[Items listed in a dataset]
────────────────────────────────────────
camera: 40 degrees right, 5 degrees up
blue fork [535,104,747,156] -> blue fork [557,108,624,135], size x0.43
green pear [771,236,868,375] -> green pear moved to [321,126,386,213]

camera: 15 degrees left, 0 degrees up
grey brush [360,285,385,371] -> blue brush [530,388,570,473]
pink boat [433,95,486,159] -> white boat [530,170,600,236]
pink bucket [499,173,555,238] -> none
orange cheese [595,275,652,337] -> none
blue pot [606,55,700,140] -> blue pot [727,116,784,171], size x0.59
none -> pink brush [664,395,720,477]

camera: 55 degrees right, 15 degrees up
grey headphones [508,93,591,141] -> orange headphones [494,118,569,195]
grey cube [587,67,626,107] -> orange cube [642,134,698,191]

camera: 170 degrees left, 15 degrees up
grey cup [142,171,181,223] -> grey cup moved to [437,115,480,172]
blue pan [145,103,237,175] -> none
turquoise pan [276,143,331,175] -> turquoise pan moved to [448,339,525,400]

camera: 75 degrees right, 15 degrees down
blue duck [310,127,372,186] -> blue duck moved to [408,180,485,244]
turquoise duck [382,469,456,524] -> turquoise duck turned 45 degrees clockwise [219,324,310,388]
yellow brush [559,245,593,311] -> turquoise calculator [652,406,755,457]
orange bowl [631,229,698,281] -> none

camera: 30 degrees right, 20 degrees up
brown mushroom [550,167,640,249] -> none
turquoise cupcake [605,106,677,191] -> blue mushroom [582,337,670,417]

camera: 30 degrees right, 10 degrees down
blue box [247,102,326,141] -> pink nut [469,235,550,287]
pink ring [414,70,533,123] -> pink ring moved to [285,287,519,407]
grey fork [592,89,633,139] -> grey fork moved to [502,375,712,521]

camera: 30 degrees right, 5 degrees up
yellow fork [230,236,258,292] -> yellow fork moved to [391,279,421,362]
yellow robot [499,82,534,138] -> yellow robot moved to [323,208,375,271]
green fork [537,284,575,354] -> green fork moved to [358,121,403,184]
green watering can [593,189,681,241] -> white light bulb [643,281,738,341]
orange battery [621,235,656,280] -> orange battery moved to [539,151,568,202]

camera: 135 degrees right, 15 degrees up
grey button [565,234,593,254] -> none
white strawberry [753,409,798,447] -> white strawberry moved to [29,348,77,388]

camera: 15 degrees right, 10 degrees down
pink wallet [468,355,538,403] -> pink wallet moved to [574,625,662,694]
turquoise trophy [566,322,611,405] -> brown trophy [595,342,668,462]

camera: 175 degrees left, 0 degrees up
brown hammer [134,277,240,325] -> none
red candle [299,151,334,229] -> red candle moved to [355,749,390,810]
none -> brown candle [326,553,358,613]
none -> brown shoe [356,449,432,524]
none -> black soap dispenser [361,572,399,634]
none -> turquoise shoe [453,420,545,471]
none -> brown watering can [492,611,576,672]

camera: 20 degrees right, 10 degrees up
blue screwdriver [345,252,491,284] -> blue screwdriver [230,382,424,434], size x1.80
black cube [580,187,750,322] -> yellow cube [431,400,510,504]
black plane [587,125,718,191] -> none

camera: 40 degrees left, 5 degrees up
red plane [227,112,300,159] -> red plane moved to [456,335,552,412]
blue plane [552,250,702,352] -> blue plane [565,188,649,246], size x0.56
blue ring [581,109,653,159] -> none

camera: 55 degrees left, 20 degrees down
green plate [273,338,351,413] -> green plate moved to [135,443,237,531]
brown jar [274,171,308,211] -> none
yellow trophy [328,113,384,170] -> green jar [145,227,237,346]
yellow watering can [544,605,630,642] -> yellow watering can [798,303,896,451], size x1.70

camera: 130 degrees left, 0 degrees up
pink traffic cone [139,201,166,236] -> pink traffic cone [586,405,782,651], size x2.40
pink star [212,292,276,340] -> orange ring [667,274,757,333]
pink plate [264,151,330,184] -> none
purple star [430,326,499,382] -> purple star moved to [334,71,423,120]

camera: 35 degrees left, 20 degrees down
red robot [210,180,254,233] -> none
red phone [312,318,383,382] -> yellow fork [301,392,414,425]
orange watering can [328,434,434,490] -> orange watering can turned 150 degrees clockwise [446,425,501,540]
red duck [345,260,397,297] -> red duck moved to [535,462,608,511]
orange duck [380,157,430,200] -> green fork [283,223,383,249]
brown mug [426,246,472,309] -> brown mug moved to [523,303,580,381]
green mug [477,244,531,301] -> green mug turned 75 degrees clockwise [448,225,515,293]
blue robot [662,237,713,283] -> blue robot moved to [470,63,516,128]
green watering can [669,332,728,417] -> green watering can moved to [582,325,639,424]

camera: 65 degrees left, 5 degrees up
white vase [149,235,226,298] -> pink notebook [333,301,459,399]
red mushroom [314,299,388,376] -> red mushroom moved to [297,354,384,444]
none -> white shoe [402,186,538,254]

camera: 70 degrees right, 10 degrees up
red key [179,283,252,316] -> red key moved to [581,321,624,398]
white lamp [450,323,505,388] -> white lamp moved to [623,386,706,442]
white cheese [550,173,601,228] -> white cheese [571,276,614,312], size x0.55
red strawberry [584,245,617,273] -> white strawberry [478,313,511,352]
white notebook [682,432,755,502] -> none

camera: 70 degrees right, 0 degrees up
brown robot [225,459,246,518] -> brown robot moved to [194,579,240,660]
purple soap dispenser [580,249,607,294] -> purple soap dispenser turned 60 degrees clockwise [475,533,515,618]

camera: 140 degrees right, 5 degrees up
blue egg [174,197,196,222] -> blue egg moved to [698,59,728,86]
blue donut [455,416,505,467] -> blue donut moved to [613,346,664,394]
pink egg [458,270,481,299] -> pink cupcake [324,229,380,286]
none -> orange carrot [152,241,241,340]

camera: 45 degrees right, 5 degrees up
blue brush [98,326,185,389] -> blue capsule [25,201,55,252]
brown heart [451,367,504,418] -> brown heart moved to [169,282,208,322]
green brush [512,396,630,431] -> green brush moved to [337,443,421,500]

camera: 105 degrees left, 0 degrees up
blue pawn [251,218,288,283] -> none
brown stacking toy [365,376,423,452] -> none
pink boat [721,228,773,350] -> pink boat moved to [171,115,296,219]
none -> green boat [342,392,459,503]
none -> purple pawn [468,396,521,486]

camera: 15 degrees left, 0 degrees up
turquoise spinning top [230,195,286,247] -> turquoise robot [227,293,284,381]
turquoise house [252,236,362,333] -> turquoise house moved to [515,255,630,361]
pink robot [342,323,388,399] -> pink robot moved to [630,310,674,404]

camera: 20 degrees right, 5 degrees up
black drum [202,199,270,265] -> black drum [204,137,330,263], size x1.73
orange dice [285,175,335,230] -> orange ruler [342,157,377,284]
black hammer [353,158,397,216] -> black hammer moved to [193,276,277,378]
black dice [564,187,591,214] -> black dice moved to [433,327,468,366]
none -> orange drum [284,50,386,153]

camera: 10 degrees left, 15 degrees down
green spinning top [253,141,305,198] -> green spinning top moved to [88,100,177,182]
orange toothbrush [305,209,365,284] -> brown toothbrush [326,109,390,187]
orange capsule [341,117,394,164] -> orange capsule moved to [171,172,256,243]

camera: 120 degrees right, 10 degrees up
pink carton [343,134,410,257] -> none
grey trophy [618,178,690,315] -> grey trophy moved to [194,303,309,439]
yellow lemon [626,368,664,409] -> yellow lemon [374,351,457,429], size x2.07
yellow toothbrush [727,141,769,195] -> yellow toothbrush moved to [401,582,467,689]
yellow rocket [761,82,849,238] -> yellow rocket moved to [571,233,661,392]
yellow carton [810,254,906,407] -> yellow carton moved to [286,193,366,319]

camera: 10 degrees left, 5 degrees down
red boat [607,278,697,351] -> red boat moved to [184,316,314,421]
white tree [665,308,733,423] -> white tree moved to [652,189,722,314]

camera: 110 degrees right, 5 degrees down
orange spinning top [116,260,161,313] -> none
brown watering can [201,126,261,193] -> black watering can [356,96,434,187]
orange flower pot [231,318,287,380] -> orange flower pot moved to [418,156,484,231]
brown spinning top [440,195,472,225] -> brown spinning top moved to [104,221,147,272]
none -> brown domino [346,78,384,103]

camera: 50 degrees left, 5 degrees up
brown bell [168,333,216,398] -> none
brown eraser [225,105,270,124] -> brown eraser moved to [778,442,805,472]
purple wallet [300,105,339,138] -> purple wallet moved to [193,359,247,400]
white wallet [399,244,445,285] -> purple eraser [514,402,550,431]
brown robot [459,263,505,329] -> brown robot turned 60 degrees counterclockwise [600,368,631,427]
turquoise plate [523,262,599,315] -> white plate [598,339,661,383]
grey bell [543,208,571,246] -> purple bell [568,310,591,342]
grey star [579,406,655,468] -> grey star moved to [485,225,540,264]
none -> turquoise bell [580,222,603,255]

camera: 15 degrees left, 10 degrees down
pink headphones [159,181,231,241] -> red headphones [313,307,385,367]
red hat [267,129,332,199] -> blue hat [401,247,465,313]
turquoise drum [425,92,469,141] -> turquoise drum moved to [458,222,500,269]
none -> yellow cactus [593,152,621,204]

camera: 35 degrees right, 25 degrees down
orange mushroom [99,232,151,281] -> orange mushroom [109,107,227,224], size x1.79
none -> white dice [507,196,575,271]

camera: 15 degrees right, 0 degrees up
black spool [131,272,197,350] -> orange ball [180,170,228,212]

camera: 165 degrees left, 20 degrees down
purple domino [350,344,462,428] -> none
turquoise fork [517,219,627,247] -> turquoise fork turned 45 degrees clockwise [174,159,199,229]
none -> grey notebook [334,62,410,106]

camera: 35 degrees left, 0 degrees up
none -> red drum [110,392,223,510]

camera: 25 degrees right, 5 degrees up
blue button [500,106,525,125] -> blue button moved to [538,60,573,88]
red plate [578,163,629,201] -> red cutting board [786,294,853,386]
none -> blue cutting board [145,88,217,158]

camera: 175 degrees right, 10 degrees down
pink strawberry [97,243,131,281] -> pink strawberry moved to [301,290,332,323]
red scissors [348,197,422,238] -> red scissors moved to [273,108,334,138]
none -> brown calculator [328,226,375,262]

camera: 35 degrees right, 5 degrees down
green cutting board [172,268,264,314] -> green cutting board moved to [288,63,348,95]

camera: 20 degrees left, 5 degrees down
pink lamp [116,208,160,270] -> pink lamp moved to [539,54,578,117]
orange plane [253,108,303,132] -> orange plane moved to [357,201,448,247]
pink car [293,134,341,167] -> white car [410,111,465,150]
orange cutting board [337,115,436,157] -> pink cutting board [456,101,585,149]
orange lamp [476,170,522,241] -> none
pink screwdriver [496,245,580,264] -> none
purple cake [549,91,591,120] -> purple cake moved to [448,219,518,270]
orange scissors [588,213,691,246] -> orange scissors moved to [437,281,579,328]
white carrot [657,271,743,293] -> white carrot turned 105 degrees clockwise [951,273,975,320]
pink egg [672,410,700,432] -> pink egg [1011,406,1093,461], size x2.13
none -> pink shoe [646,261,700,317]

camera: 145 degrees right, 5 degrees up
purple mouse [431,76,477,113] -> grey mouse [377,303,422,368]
────────────────────────────────────────
## PROBLEM DETAILS
Beginning at the line with "blue egg [174,197,196,222]" and ending at the line with "camera: 10 degrees left, 15 degrees down", reproduce each line of the data above exactly, and add no other lines.

## SOLUTION BELOW
blue egg [174,197,196,222] -> blue egg moved to [698,59,728,86]
blue donut [455,416,505,467] -> blue donut moved to [613,346,664,394]
pink egg [458,270,481,299] -> pink cupcake [324,229,380,286]
none -> orange carrot [152,241,241,340]

camera: 45 degrees right, 5 degrees up
blue brush [98,326,185,389] -> blue capsule [25,201,55,252]
brown heart [451,367,504,418] -> brown heart moved to [169,282,208,322]
green brush [512,396,630,431] -> green brush moved to [337,443,421,500]

camera: 105 degrees left, 0 degrees up
blue pawn [251,218,288,283] -> none
brown stacking toy [365,376,423,452] -> none
pink boat [721,228,773,350] -> pink boat moved to [171,115,296,219]
none -> green boat [342,392,459,503]
none -> purple pawn [468,396,521,486]

camera: 15 degrees left, 0 degrees up
turquoise spinning top [230,195,286,247] -> turquoise robot [227,293,284,381]
turquoise house [252,236,362,333] -> turquoise house moved to [515,255,630,361]
pink robot [342,323,388,399] -> pink robot moved to [630,310,674,404]

camera: 20 degrees right, 5 degrees up
black drum [202,199,270,265] -> black drum [204,137,330,263], size x1.73
orange dice [285,175,335,230] -> orange ruler [342,157,377,284]
black hammer [353,158,397,216] -> black hammer moved to [193,276,277,378]
black dice [564,187,591,214] -> black dice moved to [433,327,468,366]
none -> orange drum [284,50,386,153]

camera: 10 degrees left, 15 degrees down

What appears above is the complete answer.